=== DATA IN THIS EXERCISE ===
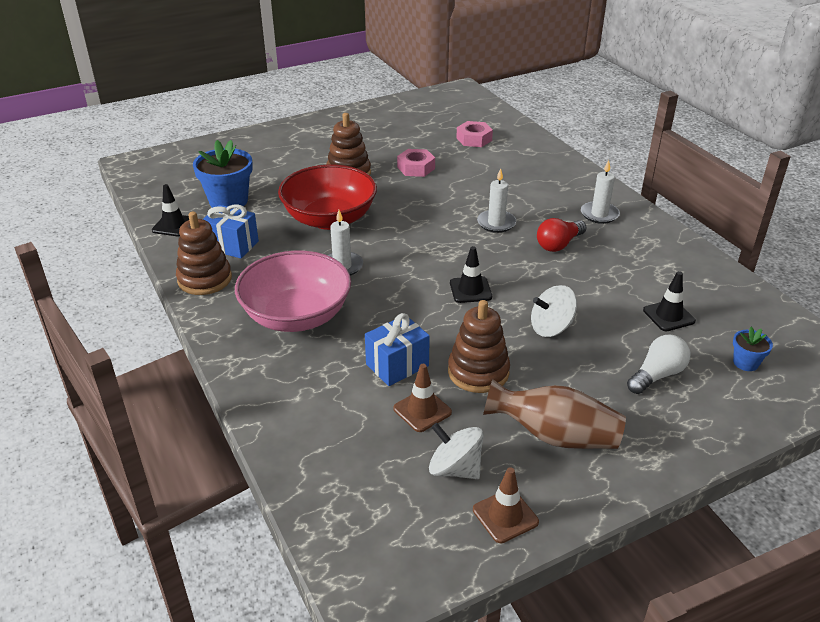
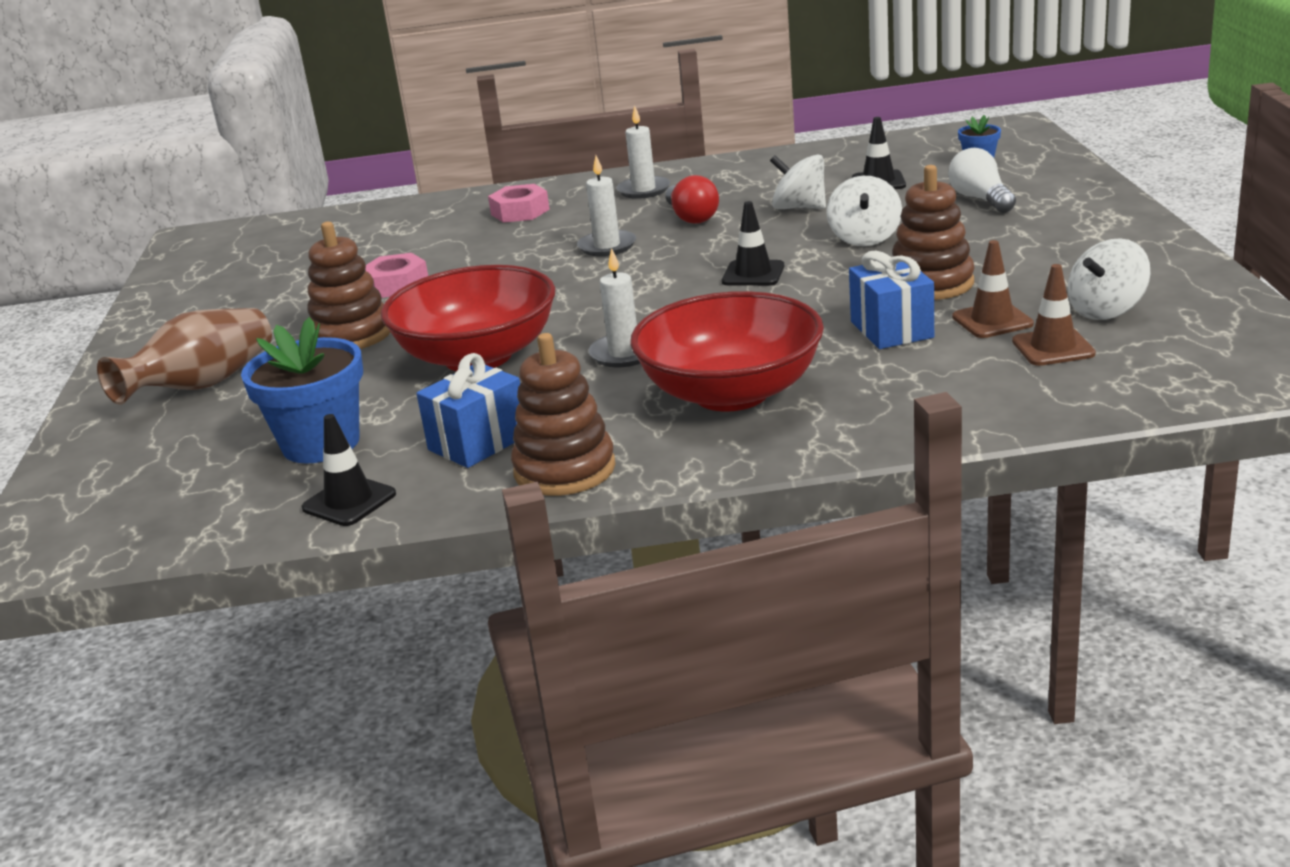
camera: 65 degrees left, 10 degrees down
(296, 316) = (731, 393): pink bowl -> red bowl
(474, 139) = (361, 241): pink nut -> pink nut (520, 212)
(505, 516) = (1190, 291): brown traffic cone -> brown traffic cone (1053, 348)
(555, 436) = (1065, 255): brown vase -> brown vase (203, 385)
(596, 287) = (799, 208): none -> white spinning top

=== WHAT YOU WILL DO ===
Reproduce the data verbatim. Do not carry any picture into the copy.

=== RESULT OF THE EXERCISE ===
camera: 65 degrees left, 10 degrees down
(296, 316) = (731, 393): pink bowl -> red bowl
(474, 139) = (361, 241): pink nut -> pink nut (520, 212)
(505, 516) = (1190, 291): brown traffic cone -> brown traffic cone (1053, 348)
(555, 436) = (1065, 255): brown vase -> brown vase (203, 385)
(596, 287) = (799, 208): none -> white spinning top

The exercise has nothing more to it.